(What is expected):
Below are entries; copy exactly the lines from the one with "rug: (632, 389) -> (475, 357), turned 90" through the one with "plant: (490, 811)", both included, and leave out the rest.

(Entries supplied):
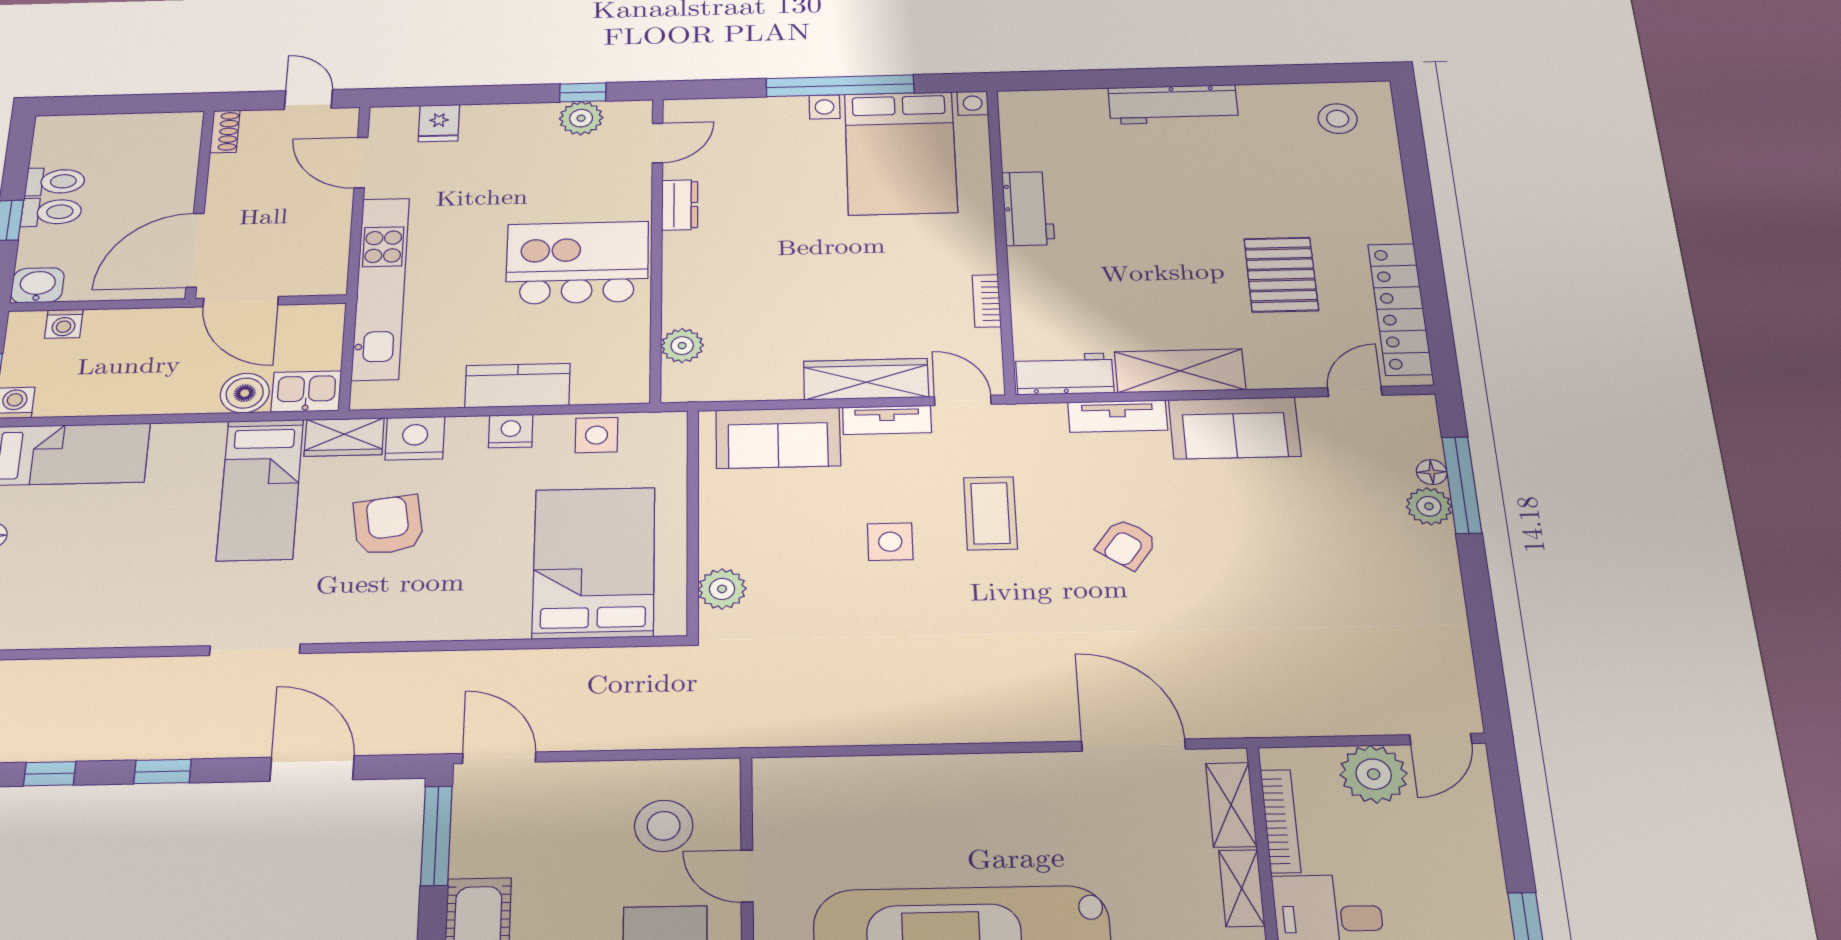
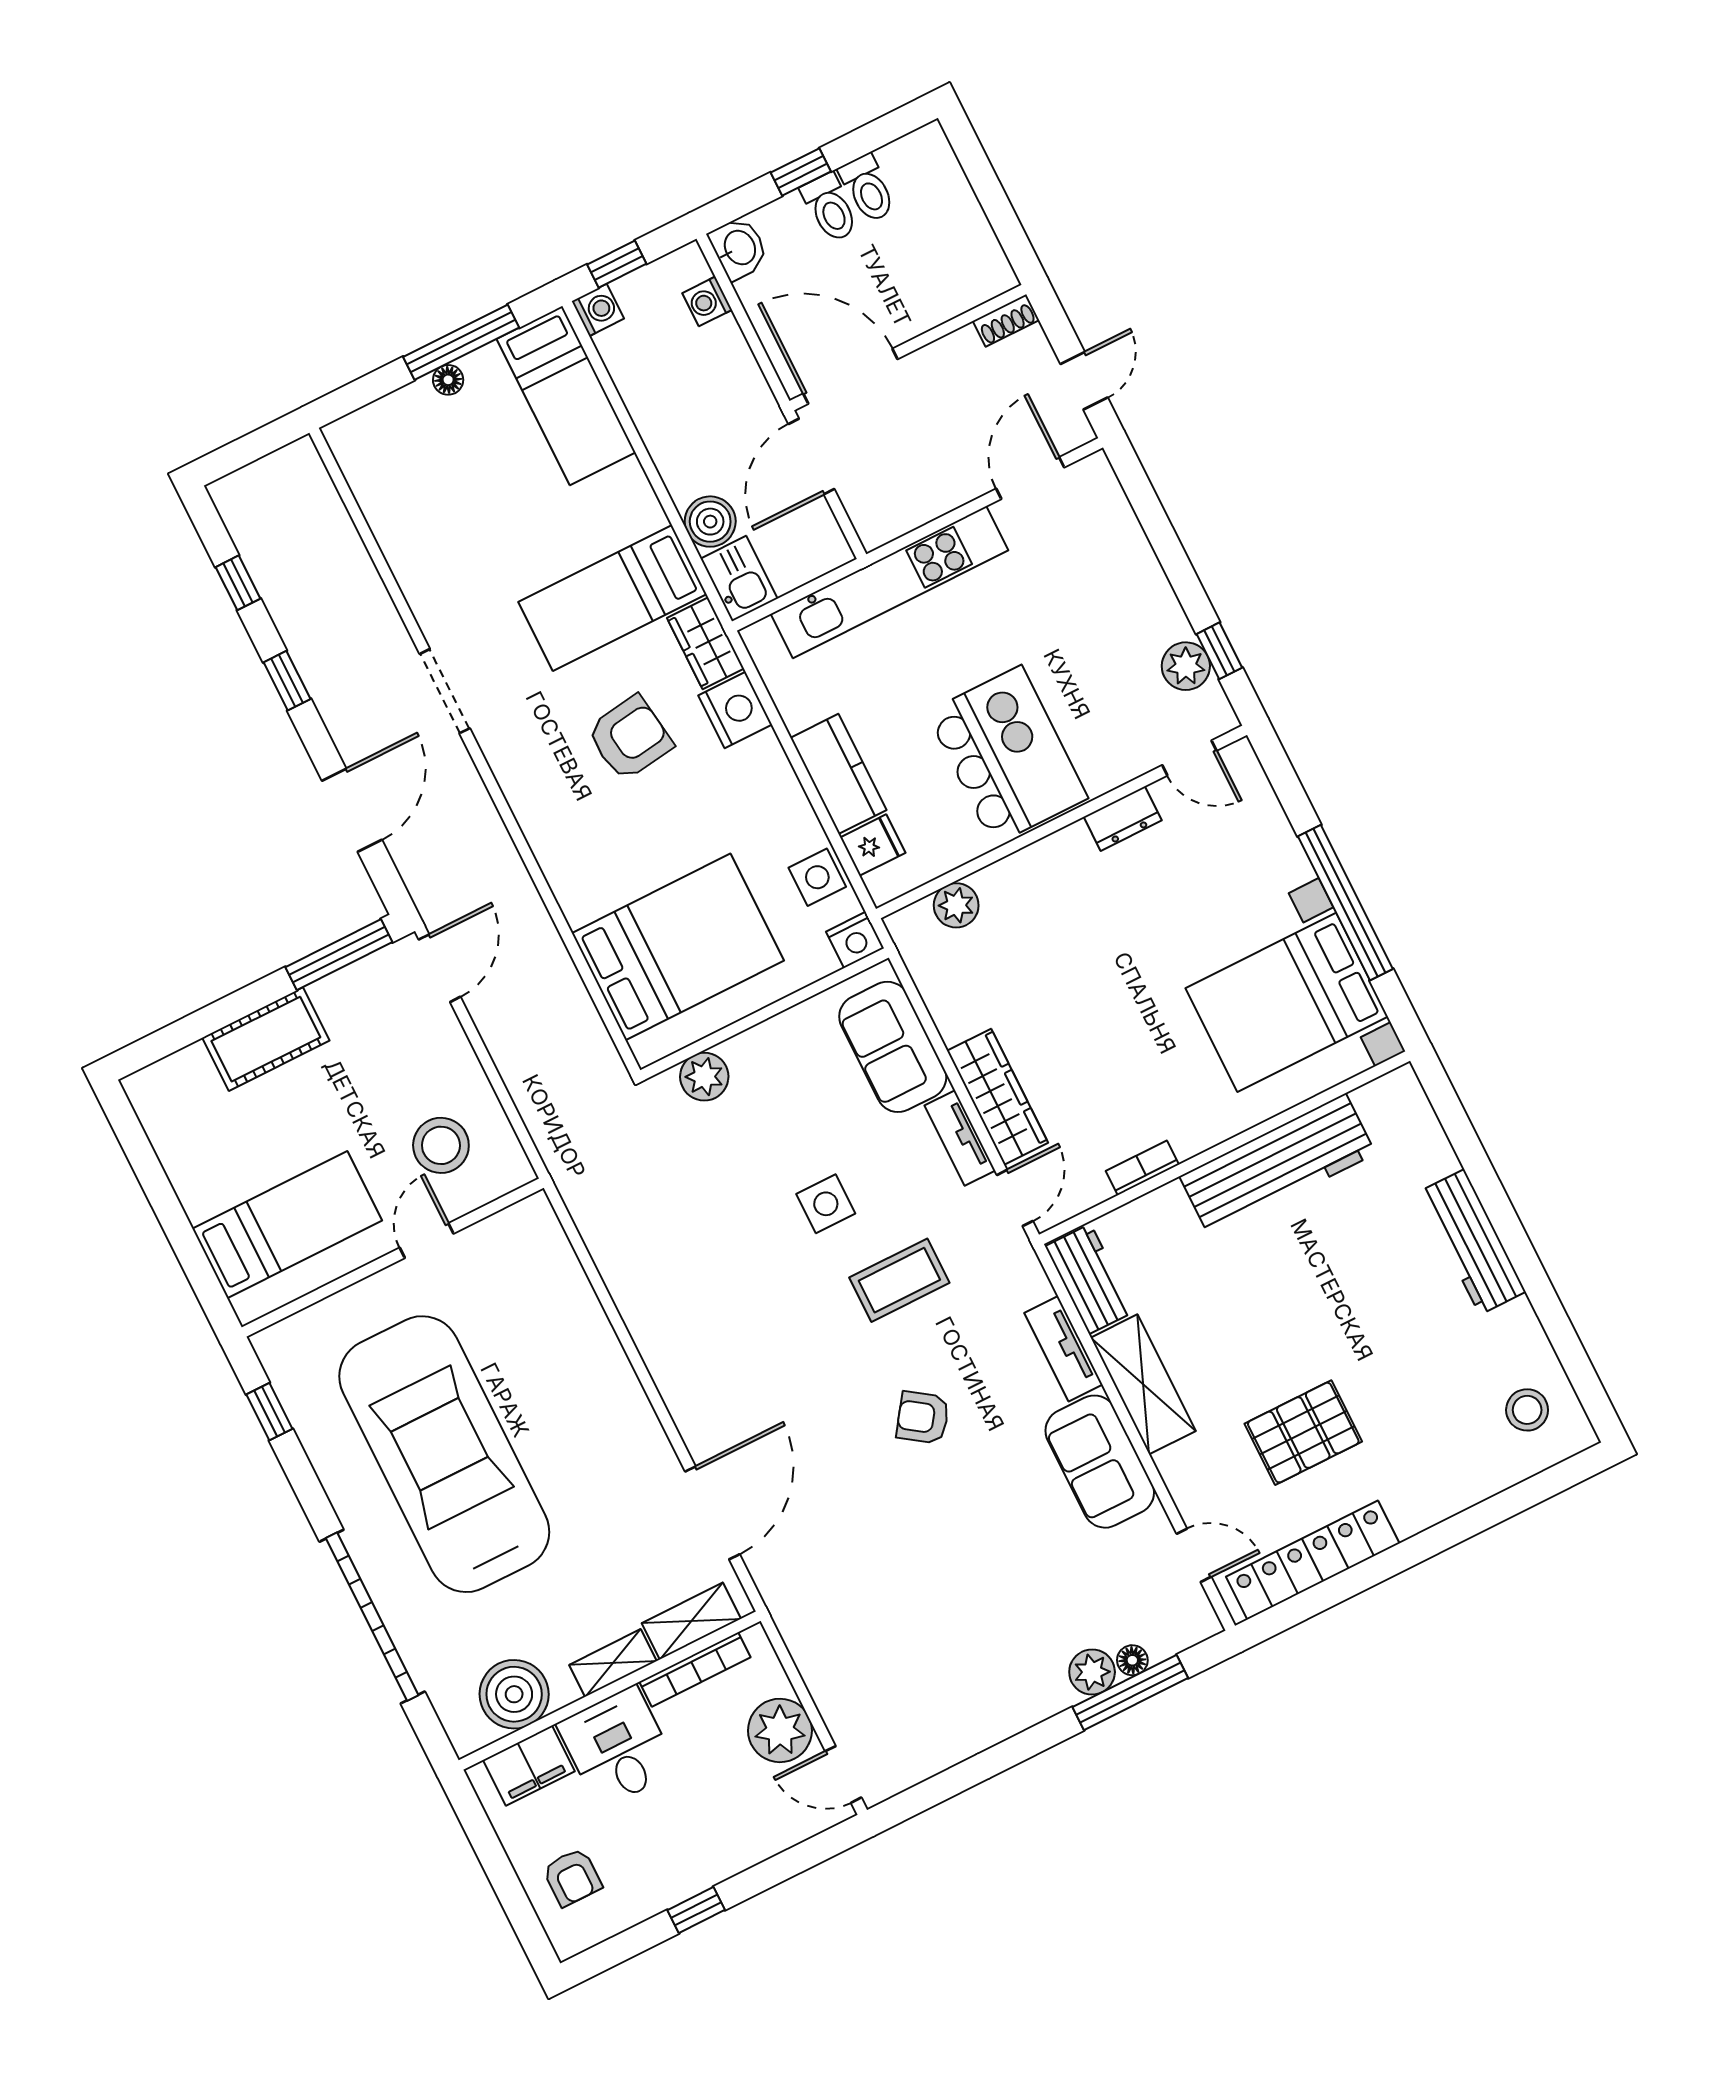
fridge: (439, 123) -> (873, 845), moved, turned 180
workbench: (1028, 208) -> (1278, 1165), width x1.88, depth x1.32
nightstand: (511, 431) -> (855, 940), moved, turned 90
---
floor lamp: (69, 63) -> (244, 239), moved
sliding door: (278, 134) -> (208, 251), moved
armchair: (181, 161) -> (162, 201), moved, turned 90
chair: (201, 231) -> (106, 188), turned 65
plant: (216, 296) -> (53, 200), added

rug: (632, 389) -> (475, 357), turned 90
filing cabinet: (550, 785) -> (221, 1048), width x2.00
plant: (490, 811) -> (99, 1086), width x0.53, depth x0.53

(Output for this exercise):
rug: (632, 389) -> (475, 357), turned 90
filing cabinet: (550, 785) -> (221, 1048), width x2.00
plant: (490, 811) -> (99, 1086), width x0.53, depth x0.53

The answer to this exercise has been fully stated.